**Work request:** Using the listing that follows, return every line with the word "plate".

**Available data:**
━━━━━━━━

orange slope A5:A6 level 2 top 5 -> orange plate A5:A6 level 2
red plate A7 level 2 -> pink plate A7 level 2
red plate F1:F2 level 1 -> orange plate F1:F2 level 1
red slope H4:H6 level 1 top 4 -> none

━━━━━━━━

**Task response:**
orange slope A5:A6 level 2 top 5 -> orange plate A5:A6 level 2
red plate A7 level 2 -> pink plate A7 level 2
red plate F1:F2 level 1 -> orange plate F1:F2 level 1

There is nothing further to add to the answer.